__AIM OF THE EXERCISE__
Go through the material under this sentence. Return every line holding "blue".

__INFORMATION SUPPLIED__
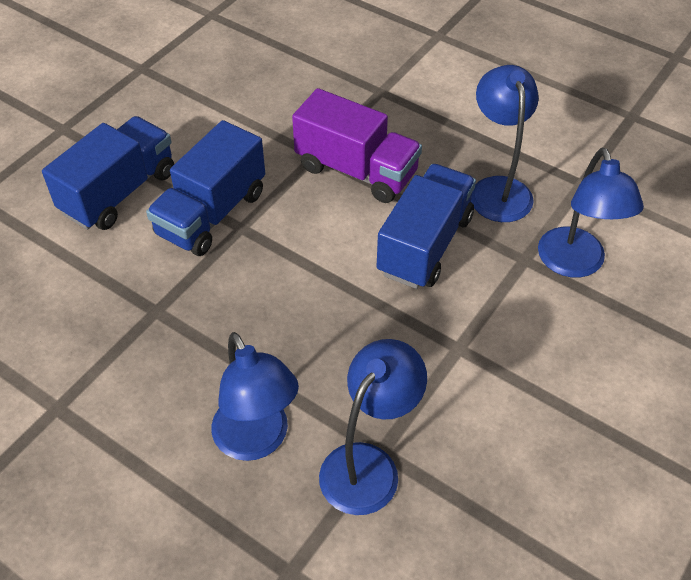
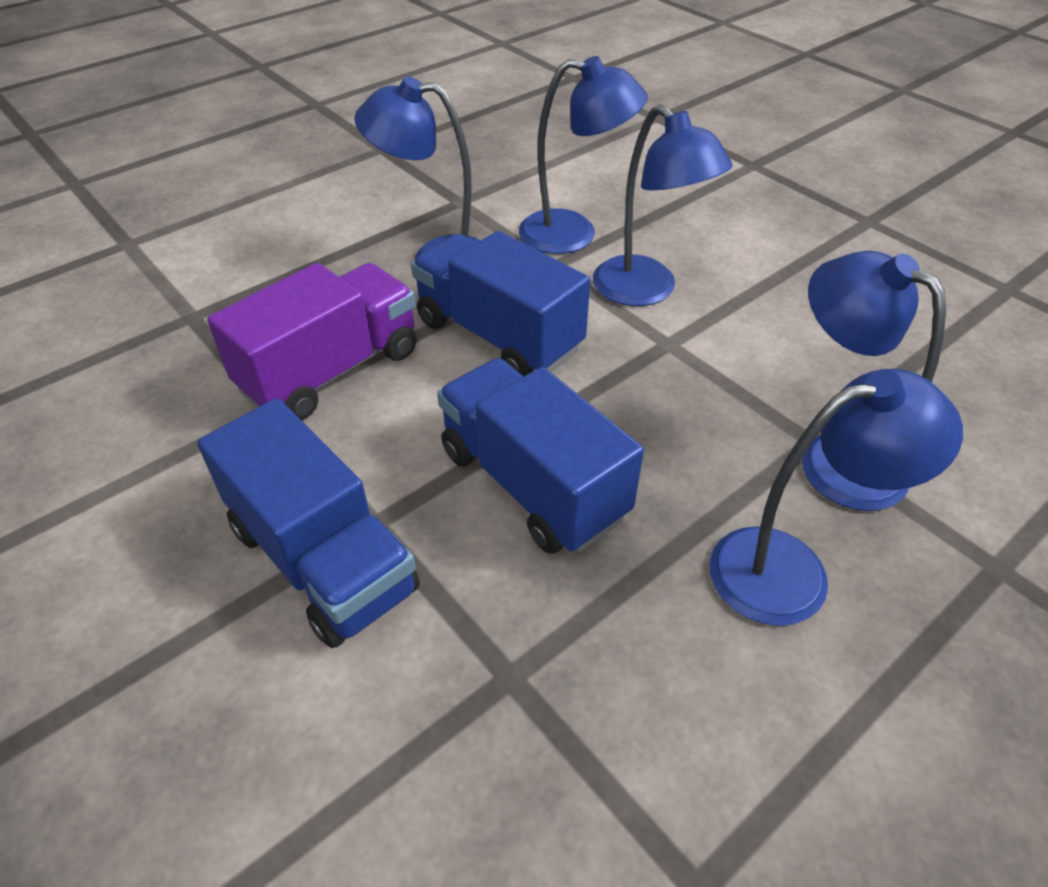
camera: 75 degrees left, 5 degrees down
blue truck [42,116,174,230] -> blue truck moved to [437,358,644,554]
none -> blue lamp [593,104,733,306]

__YOUR SOLUTION__
blue truck [42,116,174,230] -> blue truck moved to [437,358,644,554]
none -> blue lamp [593,104,733,306]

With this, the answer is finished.